## Task instructions
With the pictures left out, please return exactly the line holding "purple L-shape at" and each following line until the entries end.

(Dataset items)
=== Section Start ===

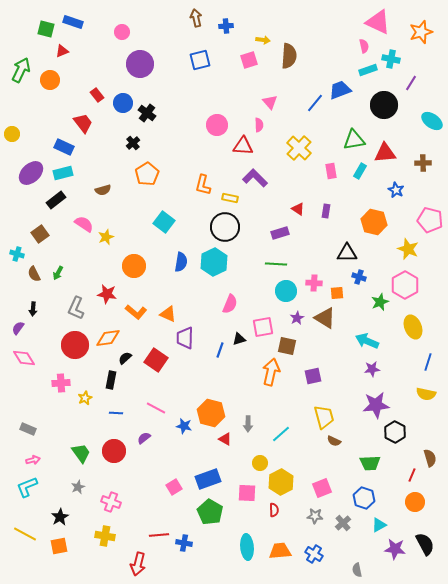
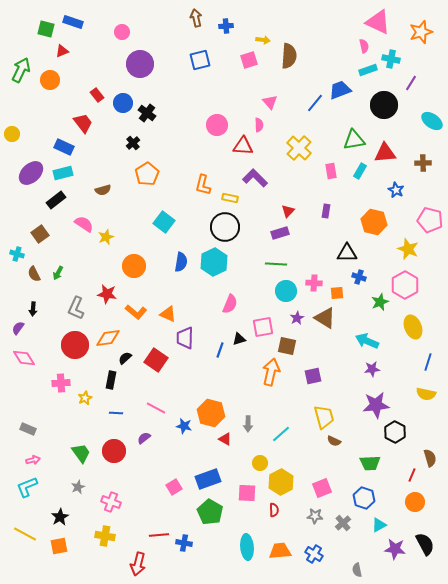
red triangle at (298, 209): moved 10 px left, 2 px down; rotated 40 degrees clockwise
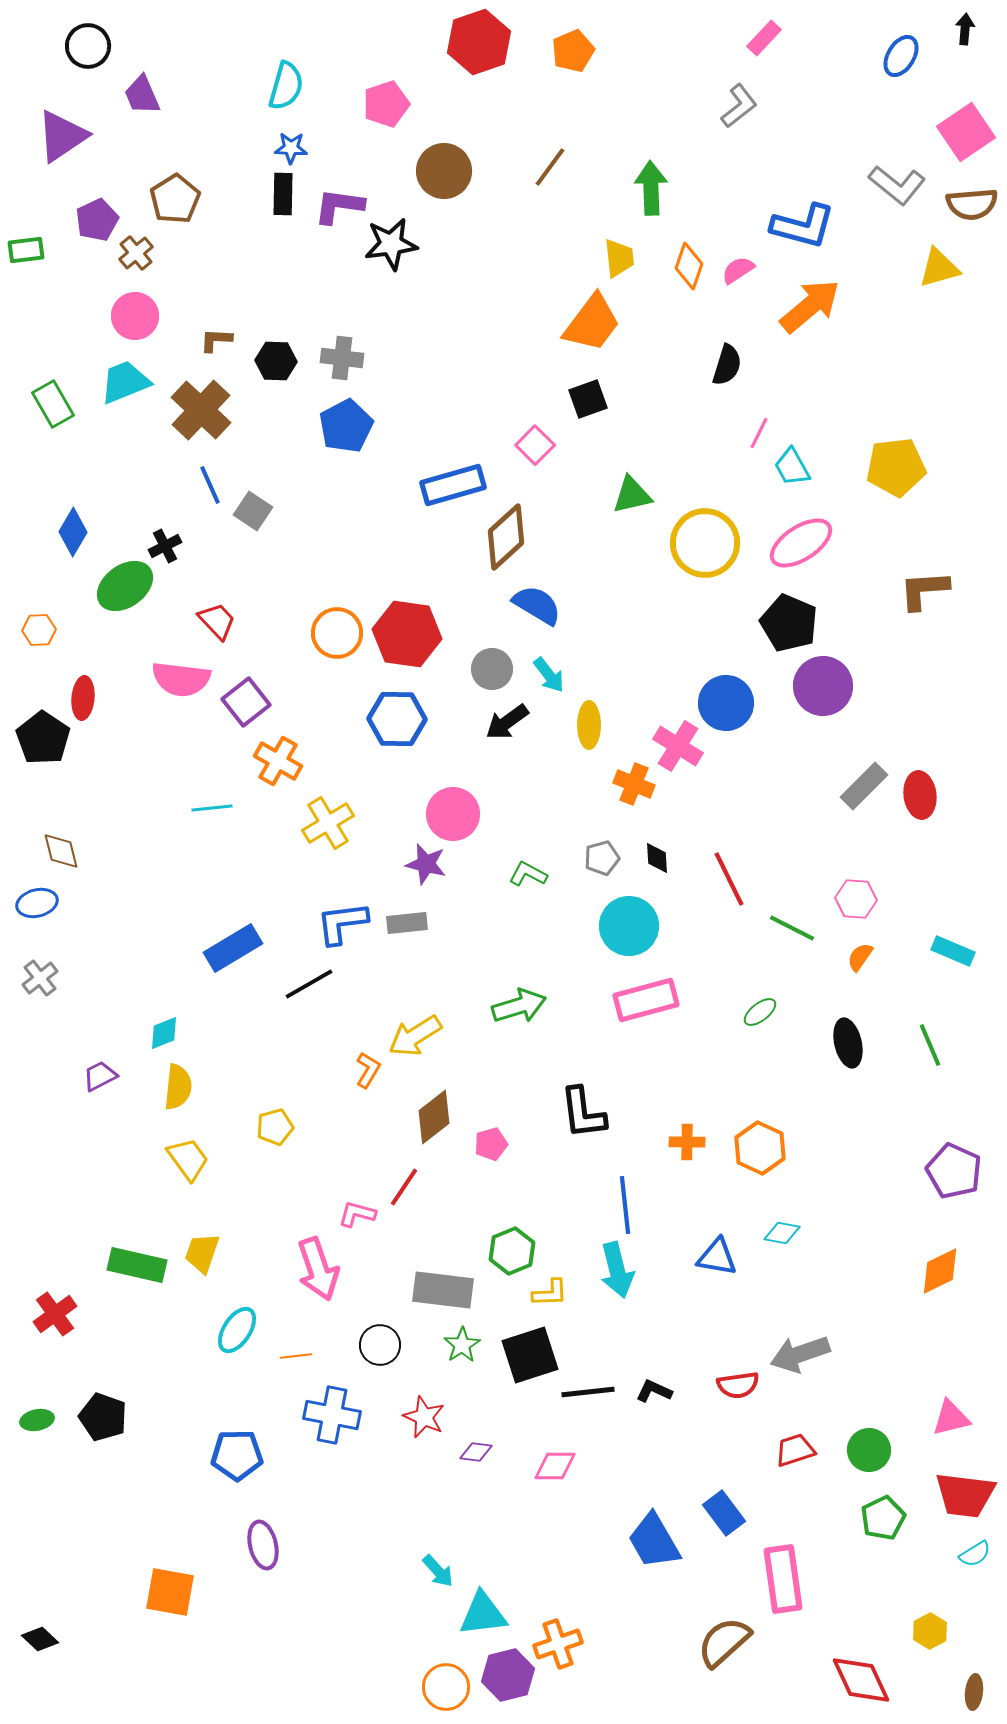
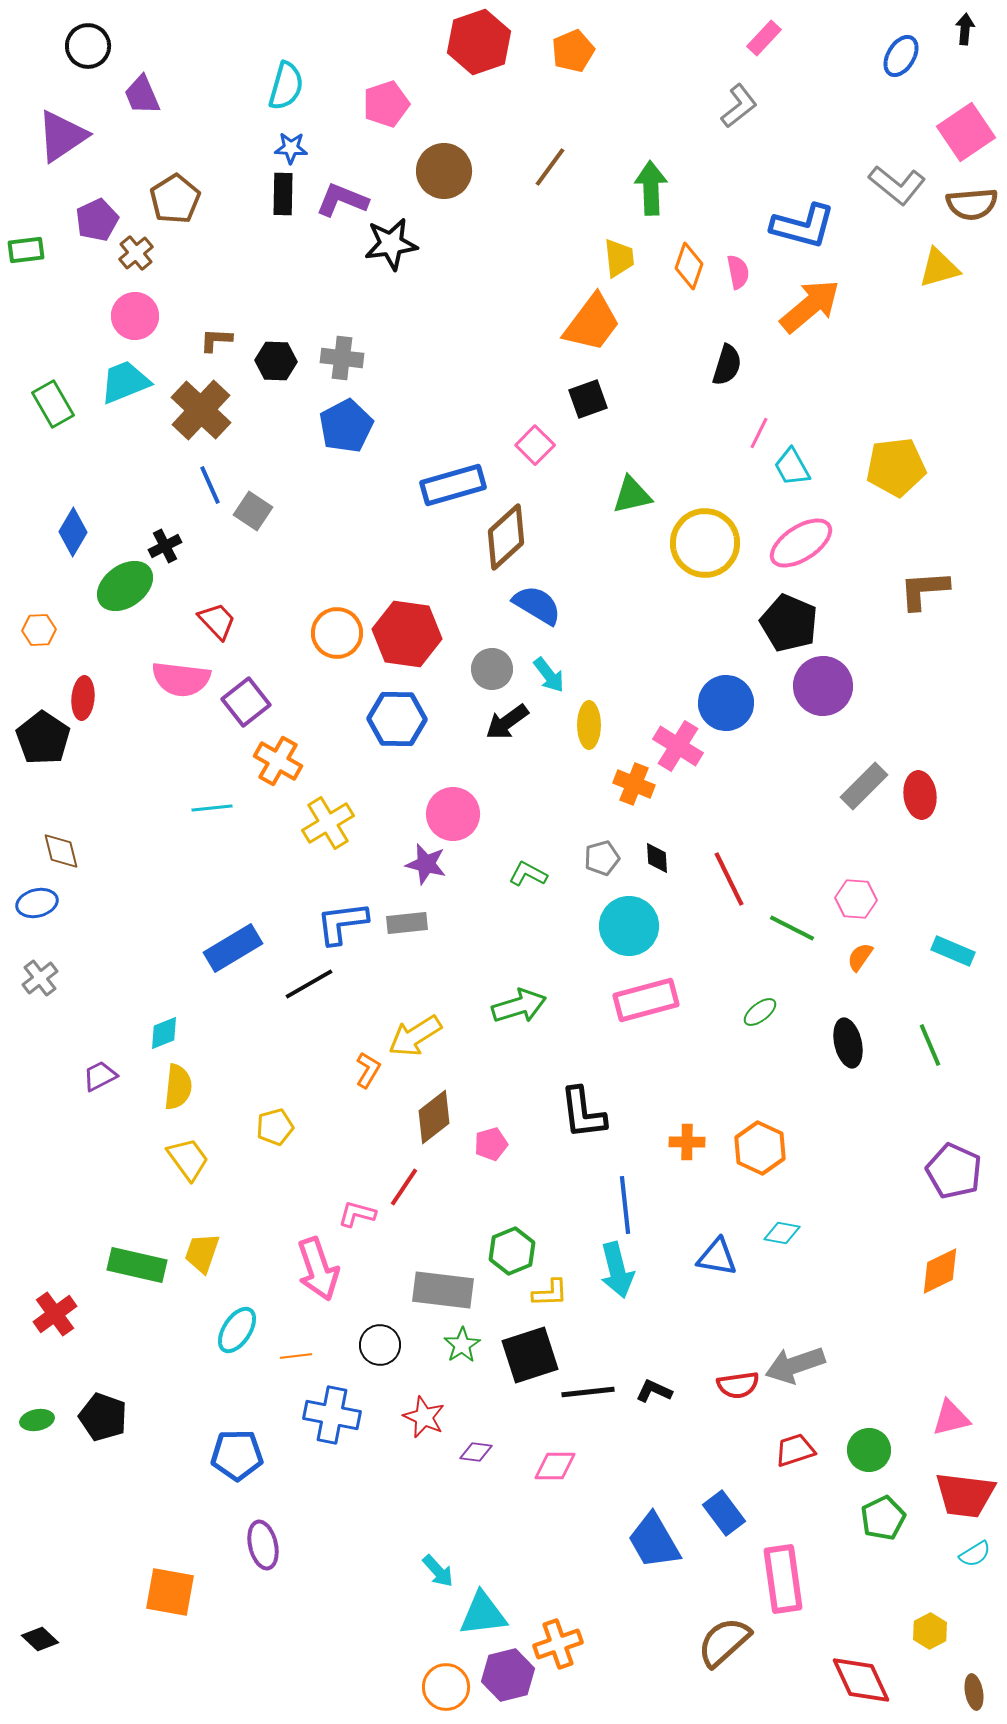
purple L-shape at (339, 206): moved 3 px right, 6 px up; rotated 14 degrees clockwise
pink semicircle at (738, 270): moved 2 px down; rotated 112 degrees clockwise
gray arrow at (800, 1354): moved 5 px left, 11 px down
brown ellipse at (974, 1692): rotated 16 degrees counterclockwise
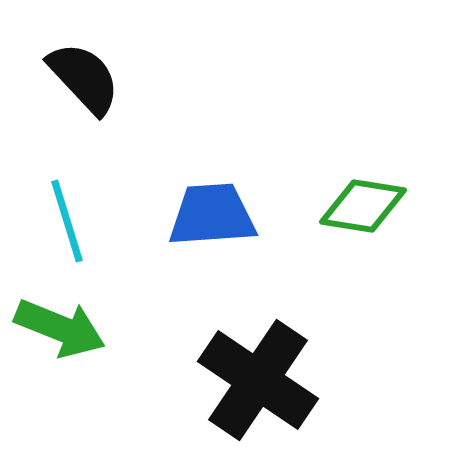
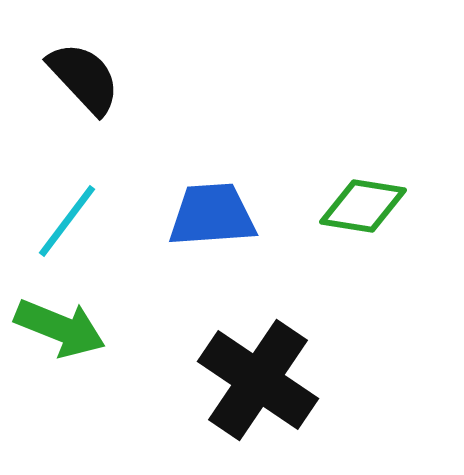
cyan line: rotated 54 degrees clockwise
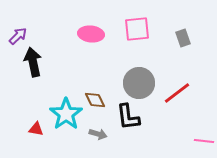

=== Section End ===

## Output of the task
purple L-shape at (339, 206): moved 3 px right, 6 px up; rotated 14 degrees clockwise
pink semicircle at (738, 270): moved 2 px down; rotated 112 degrees clockwise
gray arrow at (800, 1354): moved 5 px left, 11 px down
brown ellipse at (974, 1692): rotated 16 degrees counterclockwise
cyan line: rotated 54 degrees clockwise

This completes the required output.